━━━━━ Entries shown ━━━━━

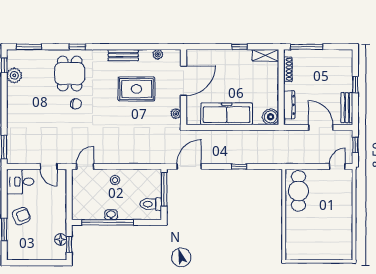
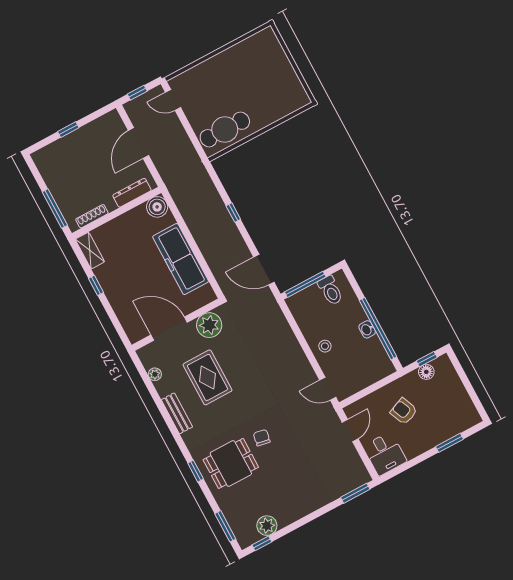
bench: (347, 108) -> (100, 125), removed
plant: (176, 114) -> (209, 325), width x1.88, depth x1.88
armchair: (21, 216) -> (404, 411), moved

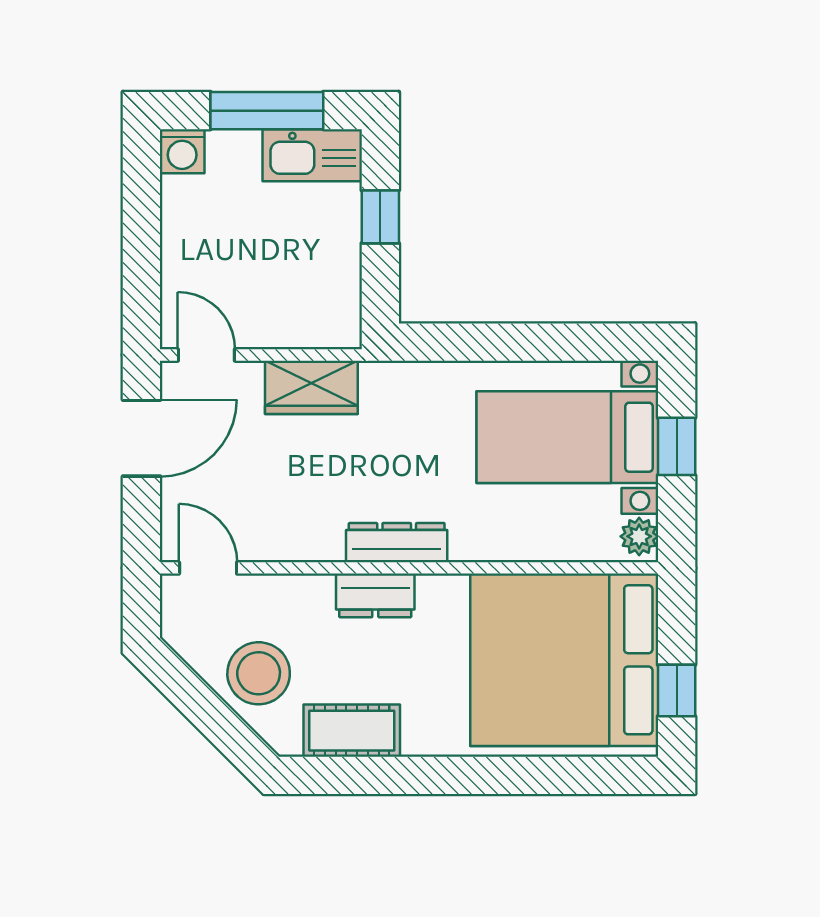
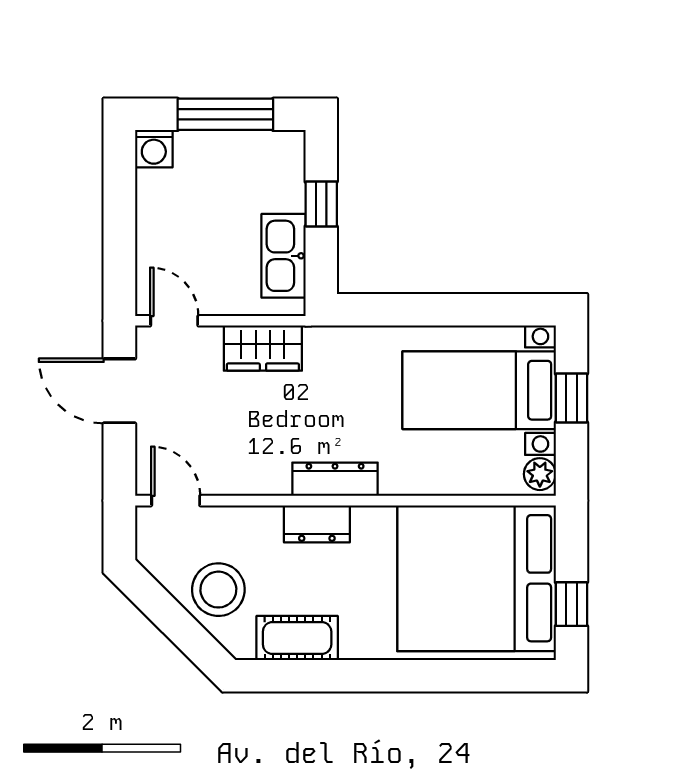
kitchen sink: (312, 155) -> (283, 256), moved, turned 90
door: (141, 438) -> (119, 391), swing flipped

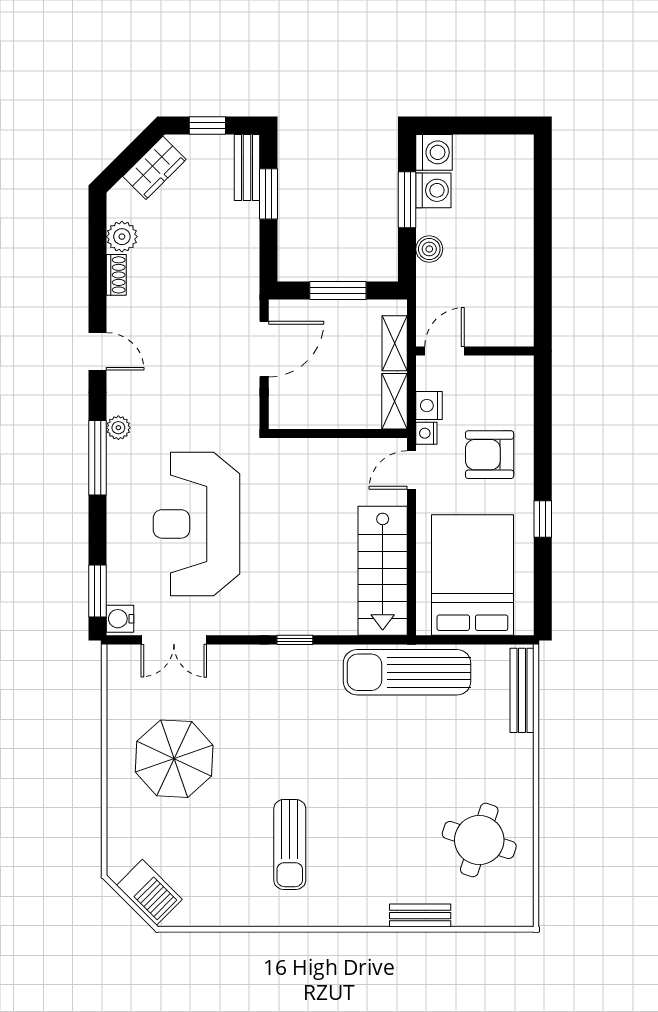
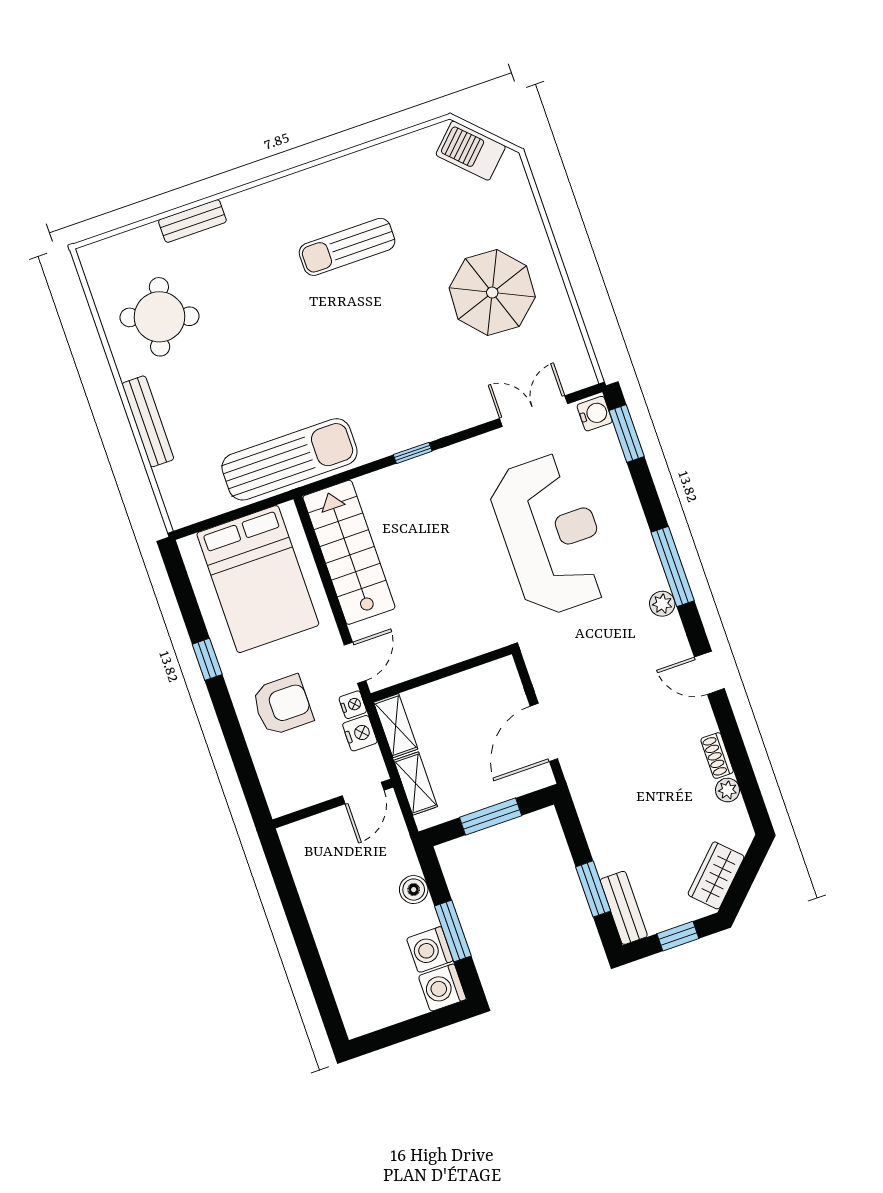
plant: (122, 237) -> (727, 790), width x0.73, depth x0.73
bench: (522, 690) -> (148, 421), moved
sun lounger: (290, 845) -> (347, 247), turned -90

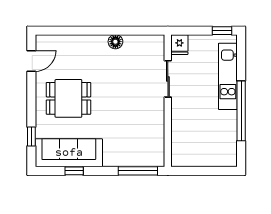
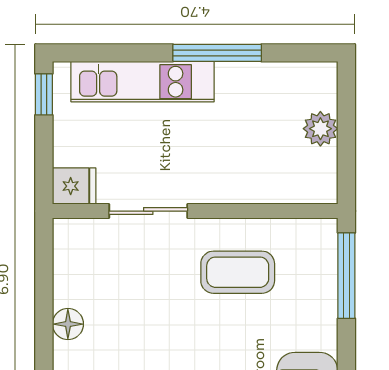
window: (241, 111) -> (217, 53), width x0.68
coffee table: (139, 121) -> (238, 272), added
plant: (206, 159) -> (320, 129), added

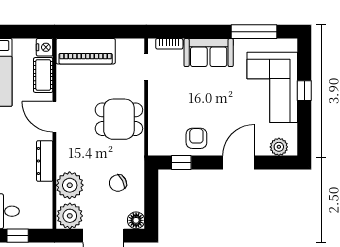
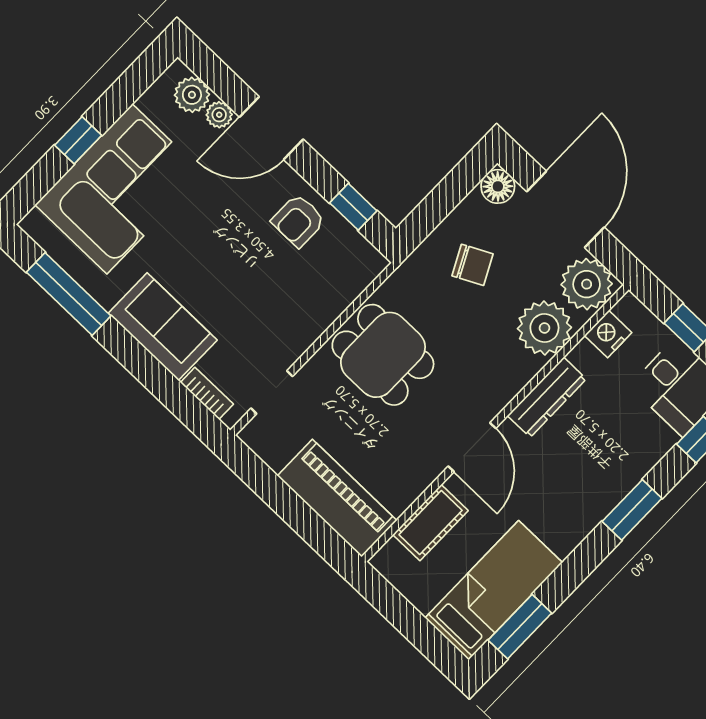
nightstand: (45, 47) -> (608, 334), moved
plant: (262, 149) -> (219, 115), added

━━━━━

[Work item] Verbatim repeat, images removed: give each entry again exactly as it reads.

[Answer to this problem]
bench: (347, 108) -> (100, 125), removed
plant: (176, 114) -> (209, 325), width x1.88, depth x1.88
armchair: (21, 216) -> (404, 411), moved

kitchen sink: (312, 155) -> (283, 256), moved, turned 90
door: (141, 438) -> (119, 391), swing flipped

plant: (122, 237) -> (727, 790), width x0.73, depth x0.73
bench: (522, 690) -> (148, 421), moved
sun lounger: (290, 845) -> (347, 247), turned -90

window: (241, 111) -> (217, 53), width x0.68
coffee table: (139, 121) -> (238, 272), added
plant: (206, 159) -> (320, 129), added

nightstand: (45, 47) -> (608, 334), moved
plant: (262, 149) -> (219, 115), added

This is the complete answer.